Work order: Every line of the material is to be reproduced verbatim.

Exercise material:
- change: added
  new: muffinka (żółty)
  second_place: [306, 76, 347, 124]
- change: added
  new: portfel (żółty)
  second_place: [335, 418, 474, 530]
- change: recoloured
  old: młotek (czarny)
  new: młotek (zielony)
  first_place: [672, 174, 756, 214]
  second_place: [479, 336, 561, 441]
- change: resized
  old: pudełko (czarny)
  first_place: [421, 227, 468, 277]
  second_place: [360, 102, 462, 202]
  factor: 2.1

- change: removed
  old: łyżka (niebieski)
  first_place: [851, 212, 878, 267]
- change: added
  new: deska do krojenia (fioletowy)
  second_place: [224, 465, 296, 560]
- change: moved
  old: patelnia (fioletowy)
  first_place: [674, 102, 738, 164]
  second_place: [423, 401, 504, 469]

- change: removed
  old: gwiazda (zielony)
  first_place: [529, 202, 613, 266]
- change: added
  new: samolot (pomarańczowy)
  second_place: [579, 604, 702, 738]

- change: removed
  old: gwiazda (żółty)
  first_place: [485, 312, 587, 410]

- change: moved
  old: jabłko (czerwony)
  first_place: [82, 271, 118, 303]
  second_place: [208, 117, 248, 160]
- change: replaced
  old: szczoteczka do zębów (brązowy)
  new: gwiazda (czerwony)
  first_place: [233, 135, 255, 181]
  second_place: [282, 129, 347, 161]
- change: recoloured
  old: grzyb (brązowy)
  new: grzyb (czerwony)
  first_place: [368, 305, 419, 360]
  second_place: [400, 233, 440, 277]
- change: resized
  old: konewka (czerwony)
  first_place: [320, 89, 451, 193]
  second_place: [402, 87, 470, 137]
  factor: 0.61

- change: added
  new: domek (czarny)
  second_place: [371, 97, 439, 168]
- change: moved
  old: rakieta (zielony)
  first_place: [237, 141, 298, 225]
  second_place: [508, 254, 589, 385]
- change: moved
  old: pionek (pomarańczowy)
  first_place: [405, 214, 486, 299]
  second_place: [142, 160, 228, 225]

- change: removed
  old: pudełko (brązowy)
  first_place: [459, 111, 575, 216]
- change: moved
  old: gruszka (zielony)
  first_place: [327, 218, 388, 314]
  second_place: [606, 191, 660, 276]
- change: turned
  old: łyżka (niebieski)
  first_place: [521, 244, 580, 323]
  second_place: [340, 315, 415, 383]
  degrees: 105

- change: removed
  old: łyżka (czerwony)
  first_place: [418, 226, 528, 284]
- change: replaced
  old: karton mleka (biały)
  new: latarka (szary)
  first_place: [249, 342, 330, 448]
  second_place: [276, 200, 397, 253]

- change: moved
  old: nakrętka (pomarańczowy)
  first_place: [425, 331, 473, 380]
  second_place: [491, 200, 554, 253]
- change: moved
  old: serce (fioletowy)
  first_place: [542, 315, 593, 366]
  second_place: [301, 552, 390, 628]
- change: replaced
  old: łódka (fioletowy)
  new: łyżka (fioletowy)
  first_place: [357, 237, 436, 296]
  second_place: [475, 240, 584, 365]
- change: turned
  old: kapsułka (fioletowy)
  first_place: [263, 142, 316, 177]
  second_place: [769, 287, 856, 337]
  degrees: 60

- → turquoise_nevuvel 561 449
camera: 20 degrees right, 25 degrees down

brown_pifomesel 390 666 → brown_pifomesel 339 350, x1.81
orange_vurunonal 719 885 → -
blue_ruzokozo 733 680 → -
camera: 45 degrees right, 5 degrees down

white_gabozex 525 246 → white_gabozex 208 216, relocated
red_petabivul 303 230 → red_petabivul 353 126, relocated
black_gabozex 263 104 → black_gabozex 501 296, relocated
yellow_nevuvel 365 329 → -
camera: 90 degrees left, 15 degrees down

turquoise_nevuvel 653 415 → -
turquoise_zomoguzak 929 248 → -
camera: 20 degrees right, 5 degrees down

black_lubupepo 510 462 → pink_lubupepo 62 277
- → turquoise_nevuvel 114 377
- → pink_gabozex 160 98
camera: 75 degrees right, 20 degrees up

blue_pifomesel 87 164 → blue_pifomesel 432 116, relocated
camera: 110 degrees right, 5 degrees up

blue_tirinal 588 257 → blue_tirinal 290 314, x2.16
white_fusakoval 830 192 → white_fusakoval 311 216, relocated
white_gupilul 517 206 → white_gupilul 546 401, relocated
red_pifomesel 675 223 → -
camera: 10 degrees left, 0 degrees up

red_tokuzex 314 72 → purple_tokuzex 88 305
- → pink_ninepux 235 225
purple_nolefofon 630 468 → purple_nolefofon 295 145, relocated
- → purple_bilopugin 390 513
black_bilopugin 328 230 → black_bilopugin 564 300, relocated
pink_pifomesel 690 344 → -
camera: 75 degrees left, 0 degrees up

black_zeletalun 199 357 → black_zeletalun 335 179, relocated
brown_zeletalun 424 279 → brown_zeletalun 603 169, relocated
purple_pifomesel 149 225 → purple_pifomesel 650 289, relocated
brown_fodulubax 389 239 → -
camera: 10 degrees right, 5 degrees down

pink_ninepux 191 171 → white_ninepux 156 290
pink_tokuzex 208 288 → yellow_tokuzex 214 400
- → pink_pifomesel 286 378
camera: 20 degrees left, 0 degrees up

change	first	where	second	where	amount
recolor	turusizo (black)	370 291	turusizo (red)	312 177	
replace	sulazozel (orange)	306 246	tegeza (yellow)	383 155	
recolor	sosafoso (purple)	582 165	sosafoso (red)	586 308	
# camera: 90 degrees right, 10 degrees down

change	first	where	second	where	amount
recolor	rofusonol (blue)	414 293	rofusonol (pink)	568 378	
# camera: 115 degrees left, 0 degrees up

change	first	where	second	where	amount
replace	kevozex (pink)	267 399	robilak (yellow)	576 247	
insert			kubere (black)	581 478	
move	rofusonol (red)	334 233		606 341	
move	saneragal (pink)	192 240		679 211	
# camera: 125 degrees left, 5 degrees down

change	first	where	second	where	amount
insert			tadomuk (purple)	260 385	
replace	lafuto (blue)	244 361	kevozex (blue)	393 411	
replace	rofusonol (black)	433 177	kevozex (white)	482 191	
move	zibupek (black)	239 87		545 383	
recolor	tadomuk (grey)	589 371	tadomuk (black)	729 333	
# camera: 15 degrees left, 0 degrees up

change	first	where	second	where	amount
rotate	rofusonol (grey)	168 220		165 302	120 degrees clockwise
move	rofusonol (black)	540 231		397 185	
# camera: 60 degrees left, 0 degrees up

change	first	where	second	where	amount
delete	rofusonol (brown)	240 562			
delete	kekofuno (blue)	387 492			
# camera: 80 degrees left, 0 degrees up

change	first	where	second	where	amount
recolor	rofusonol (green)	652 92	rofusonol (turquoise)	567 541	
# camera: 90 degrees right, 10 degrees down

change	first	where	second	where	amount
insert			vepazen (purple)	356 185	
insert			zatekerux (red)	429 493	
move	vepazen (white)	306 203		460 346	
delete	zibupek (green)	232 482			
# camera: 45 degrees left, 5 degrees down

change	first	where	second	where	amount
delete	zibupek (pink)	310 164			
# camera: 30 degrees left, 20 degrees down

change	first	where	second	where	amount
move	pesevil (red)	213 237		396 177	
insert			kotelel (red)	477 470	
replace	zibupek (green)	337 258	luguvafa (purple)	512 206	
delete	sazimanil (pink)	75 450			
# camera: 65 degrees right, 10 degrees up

Answer to the problem:
- change: added
  new: muffinka (żółty)
  second_place: [306, 76, 347, 124]
- change: added
  new: portfel (żółty)
  second_place: [335, 418, 474, 530]
- change: recoloured
  old: młotek (czarny)
  new: młotek (zielony)
  first_place: [672, 174, 756, 214]
  second_place: [479, 336, 561, 441]
- change: resized
  old: pudełko (czarny)
  first_place: [421, 227, 468, 277]
  second_place: [360, 102, 462, 202]
  factor: 2.1

- change: removed
  old: łyżka (niebieski)
  first_place: [851, 212, 878, 267]
- change: added
  new: deska do krojenia (fioletowy)
  second_place: [224, 465, 296, 560]
- change: moved
  old: patelnia (fioletowy)
  first_place: [674, 102, 738, 164]
  second_place: [423, 401, 504, 469]

- change: removed
  old: gwiazda (zielony)
  first_place: [529, 202, 613, 266]
- change: added
  new: samolot (pomarańczowy)
  second_place: [579, 604, 702, 738]

- change: removed
  old: gwiazda (żółty)
  first_place: [485, 312, 587, 410]

- change: moved
  old: jabłko (czerwony)
  first_place: [82, 271, 118, 303]
  second_place: [208, 117, 248, 160]
- change: replaced
  old: szczoteczka do zębów (brązowy)
  new: gwiazda (czerwony)
  first_place: [233, 135, 255, 181]
  second_place: [282, 129, 347, 161]
- change: recoloured
  old: grzyb (brązowy)
  new: grzyb (czerwony)
  first_place: [368, 305, 419, 360]
  second_place: [400, 233, 440, 277]
- change: resized
  old: konewka (czerwony)
  first_place: [320, 89, 451, 193]
  second_place: [402, 87, 470, 137]
  factor: 0.61

- change: added
  new: domek (czarny)
  second_place: [371, 97, 439, 168]
- change: moved
  old: rakieta (zielony)
  first_place: [237, 141, 298, 225]
  second_place: [508, 254, 589, 385]
- change: moved
  old: pionek (pomarańczowy)
  first_place: [405, 214, 486, 299]
  second_place: [142, 160, 228, 225]

- change: removed
  old: pudełko (brązowy)
  first_place: [459, 111, 575, 216]
- change: moved
  old: gruszka (zielony)
  first_place: [327, 218, 388, 314]
  second_place: [606, 191, 660, 276]
- change: turned
  old: łyżka (niebieski)
  first_place: [521, 244, 580, 323]
  second_place: [340, 315, 415, 383]
  degrees: 105

- change: removed
  old: łyżka (czerwony)
  first_place: [418, 226, 528, 284]
- change: replaced
  old: karton mleka (biały)
  new: latarka (szary)
  first_place: [249, 342, 330, 448]
  second_place: [276, 200, 397, 253]

- change: moved
  old: nakrętka (pomarańczowy)
  first_place: [425, 331, 473, 380]
  second_place: [491, 200, 554, 253]
- change: moved
  old: serce (fioletowy)
  first_place: [542, 315, 593, 366]
  second_place: [301, 552, 390, 628]
- change: replaced
  old: łódka (fioletowy)
  new: łyżka (fioletowy)
  first_place: [357, 237, 436, 296]
  second_place: [475, 240, 584, 365]
- change: turned
  old: kapsułka (fioletowy)
  first_place: [263, 142, 316, 177]
  second_place: [769, 287, 856, 337]
  degrees: 60

- → turquoise_nevuvel 561 449
camera: 20 degrees right, 25 degrees down

brown_pifomesel 390 666 → brown_pifomesel 339 350, x1.81
orange_vurunonal 719 885 → -
blue_ruzokozo 733 680 → -
camera: 45 degrees right, 5 degrees down

white_gabozex 525 246 → white_gabozex 208 216, relocated
red_petabivul 303 230 → red_petabivul 353 126, relocated
black_gabozex 263 104 → black_gabozex 501 296, relocated
yellow_nevuvel 365 329 → -
camera: 90 degrees left, 15 degrees down

turquoise_nevuvel 653 415 → -
turquoise_zomoguzak 929 248 → -
camera: 20 degrees right, 5 degrees down

black_lubupepo 510 462 → pink_lubupepo 62 277
- → turquoise_nevuvel 114 377
- → pink_gabozex 160 98
camera: 75 degrees right, 20 degrees up

blue_pifomesel 87 164 → blue_pifomesel 432 116, relocated
camera: 110 degrees right, 5 degrees up

blue_tirinal 588 257 → blue_tirinal 290 314, x2.16
white_fusakoval 830 192 → white_fusakoval 311 216, relocated
white_gupilul 517 206 → white_gupilul 546 401, relocated
red_pifomesel 675 223 → -
camera: 10 degrees left, 0 degrees up

red_tokuzex 314 72 → purple_tokuzex 88 305
- → pink_ninepux 235 225
purple_nolefofon 630 468 → purple_nolefofon 295 145, relocated
- → purple_bilopugin 390 513
black_bilopugin 328 230 → black_bilopugin 564 300, relocated
pink_pifomesel 690 344 → -
camera: 75 degrees left, 0 degrees up

black_zeletalun 199 357 → black_zeletalun 335 179, relocated
brown_zeletalun 424 279 → brown_zeletalun 603 169, relocated
purple_pifomesel 149 225 → purple_pifomesel 650 289, relocated
brown_fodulubax 389 239 → -
camera: 10 degrees right, 5 degrees down

pink_ninepux 191 171 → white_ninepux 156 290
pink_tokuzex 208 288 → yellow_tokuzex 214 400
- → pink_pifomesel 286 378
camera: 20 degrees left, 0 degrees up

change	first	where	second	where	amount
recolor	turusizo (black)	370 291	turusizo (red)	312 177	
replace	sulazozel (orange)	306 246	tegeza (yellow)	383 155	
recolor	sosafoso (purple)	582 165	sosafoso (red)	586 308	
# camera: 90 degrees right, 10 degrees down

change	first	where	second	where	amount
recolor	rofusonol (blue)	414 293	rofusonol (pink)	568 378	
# camera: 115 degrees left, 0 degrees up

change	first	where	second	where	amount
replace	kevozex (pink)	267 399	robilak (yellow)	576 247	
insert			kubere (black)	581 478	
move	rofusonol (red)	334 233		606 341	
move	saneragal (pink)	192 240		679 211	
# camera: 125 degrees left, 5 degrees down

change	first	where	second	where	amount
insert			tadomuk (purple)	260 385	
replace	lafuto (blue)	244 361	kevozex (blue)	393 411	
replace	rofusonol (black)	433 177	kevozex (white)	482 191	
move	zibupek (black)	239 87		545 383	
recolor	tadomuk (grey)	589 371	tadomuk (black)	729 333	
# camera: 15 degrees left, 0 degrees up

change	first	where	second	where	amount
rotate	rofusonol (grey)	168 220		165 302	120 degrees clockwise
move	rofusonol (black)	540 231		397 185	
# camera: 60 degrees left, 0 degrees up

change	first	where	second	where	amount
delete	rofusonol (brown)	240 562			
delete	kekofuno (blue)	387 492			
# camera: 80 degrees left, 0 degrees up

change	first	where	second	where	amount
recolor	rofusonol (green)	652 92	rofusonol (turquoise)	567 541	
# camera: 90 degrees right, 10 degrees down

change	first	where	second	where	amount
insert			vepazen (purple)	356 185	
insert			zatekerux (red)	429 493	
move	vepazen (white)	306 203		460 346	
delete	zibupek (green)	232 482			
# camera: 45 degrees left, 5 degrees down

change	first	where	second	where	amount
delete	zibupek (pink)	310 164			
# camera: 30 degrees left, 20 degrees down

change	first	where	second	where	amount
move	pesevil (red)	213 237		396 177	
insert			kotelel (red)	477 470	
replace	zibupek (green)	337 258	luguvafa (purple)	512 206	
delete	sazimanil (pink)	75 450			
# camera: 65 degrees right, 10 degrees up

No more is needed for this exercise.